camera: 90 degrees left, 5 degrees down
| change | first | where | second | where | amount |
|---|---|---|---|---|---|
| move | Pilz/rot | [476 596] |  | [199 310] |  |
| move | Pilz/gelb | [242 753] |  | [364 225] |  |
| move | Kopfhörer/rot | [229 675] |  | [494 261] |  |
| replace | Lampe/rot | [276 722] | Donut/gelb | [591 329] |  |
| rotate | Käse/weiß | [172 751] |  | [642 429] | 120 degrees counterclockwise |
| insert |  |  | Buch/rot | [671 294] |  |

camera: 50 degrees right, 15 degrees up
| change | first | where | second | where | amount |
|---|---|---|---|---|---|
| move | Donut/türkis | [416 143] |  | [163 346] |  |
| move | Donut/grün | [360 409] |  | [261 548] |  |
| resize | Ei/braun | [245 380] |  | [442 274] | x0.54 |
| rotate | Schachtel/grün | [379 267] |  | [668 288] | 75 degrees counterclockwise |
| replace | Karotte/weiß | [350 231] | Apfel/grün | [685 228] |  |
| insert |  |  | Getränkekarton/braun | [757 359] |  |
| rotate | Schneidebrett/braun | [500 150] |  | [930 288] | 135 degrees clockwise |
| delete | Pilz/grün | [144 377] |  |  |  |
____________
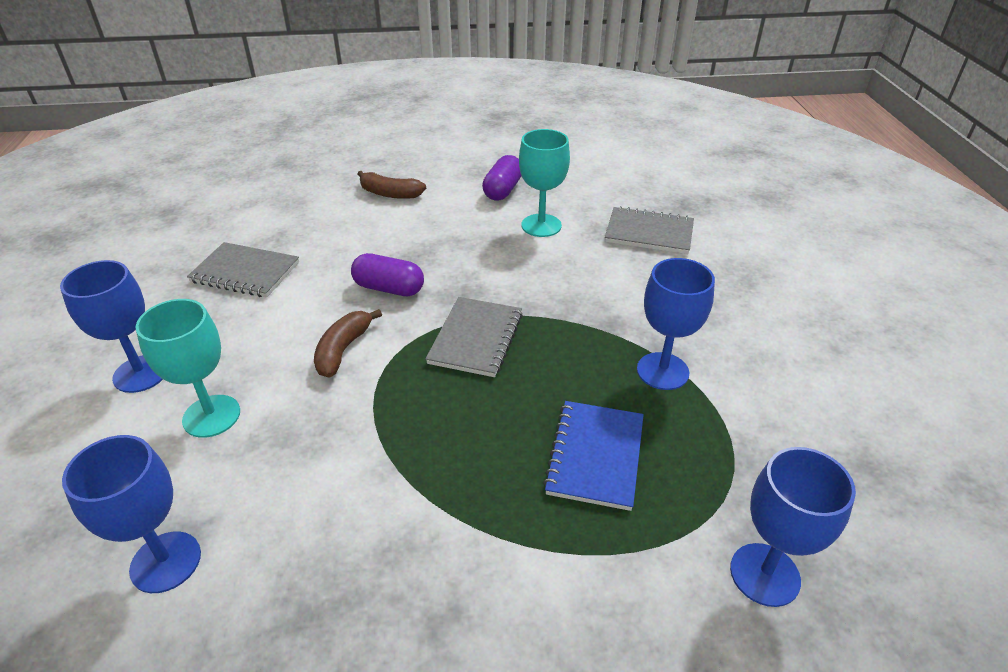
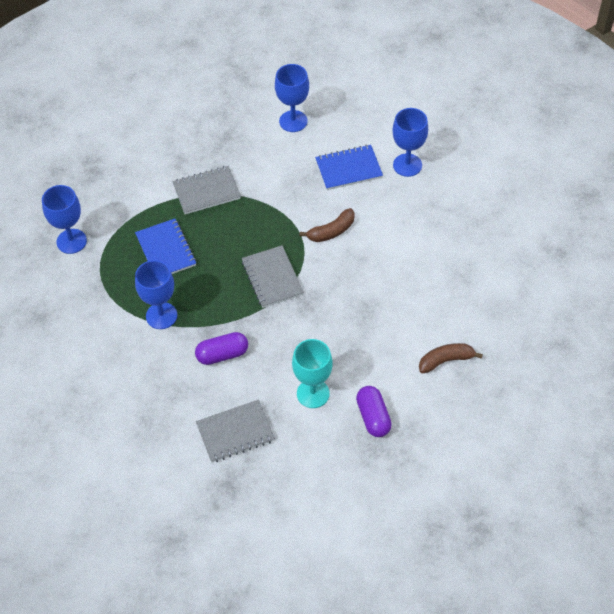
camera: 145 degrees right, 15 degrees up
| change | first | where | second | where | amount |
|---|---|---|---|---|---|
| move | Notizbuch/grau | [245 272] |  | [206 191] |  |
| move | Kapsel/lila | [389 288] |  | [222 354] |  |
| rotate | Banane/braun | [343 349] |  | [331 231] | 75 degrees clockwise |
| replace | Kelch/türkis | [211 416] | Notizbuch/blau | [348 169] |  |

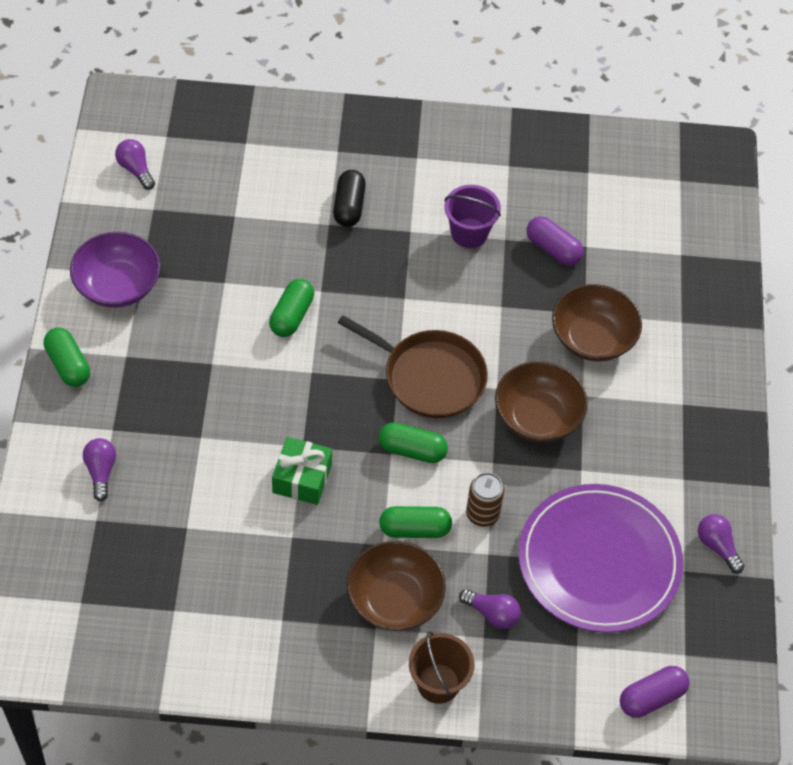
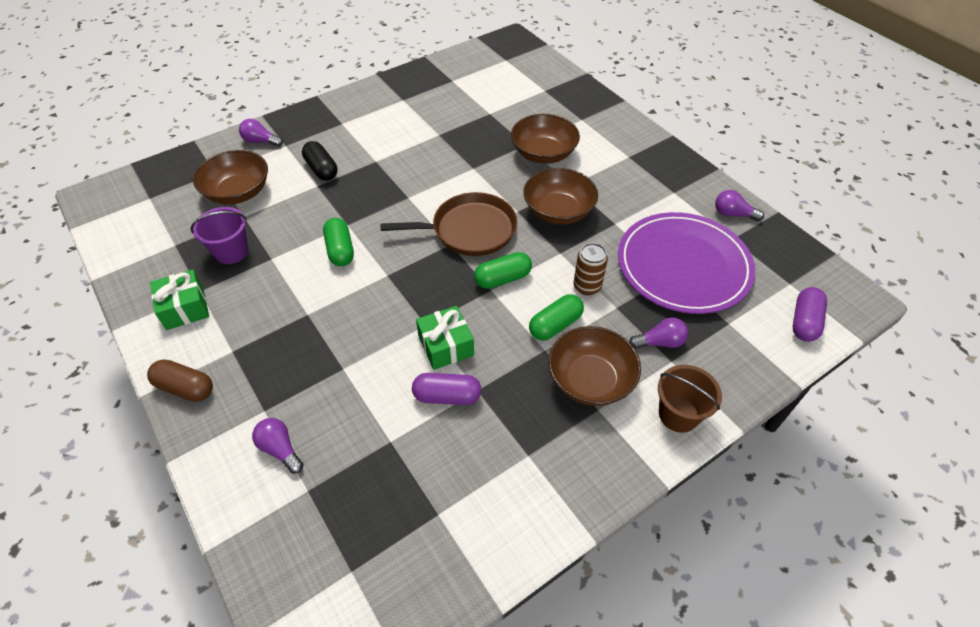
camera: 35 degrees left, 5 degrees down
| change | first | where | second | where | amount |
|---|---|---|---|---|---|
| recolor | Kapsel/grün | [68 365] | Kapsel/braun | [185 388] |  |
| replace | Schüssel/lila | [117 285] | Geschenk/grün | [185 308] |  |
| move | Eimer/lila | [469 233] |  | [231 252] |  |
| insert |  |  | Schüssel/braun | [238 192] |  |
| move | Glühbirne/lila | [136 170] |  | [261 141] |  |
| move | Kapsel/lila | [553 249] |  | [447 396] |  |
____________
WORK TO COMPLETE |
From the records above, repeat exactly the lines from the one with "move | Pilz/gelb" through the one with "120 degrees counterclockwise |", both included.

ANSWER BOX |
| move | Pilz/gelb | [242 753] |  | [364 225] |  |
| move | Kopfhörer/rot | [229 675] |  | [494 261] |  |
| replace | Lampe/rot | [276 722] | Donut/gelb | [591 329] |  |
| rotate | Käse/weiß | [172 751] |  | [642 429] | 120 degrees counterclockwise |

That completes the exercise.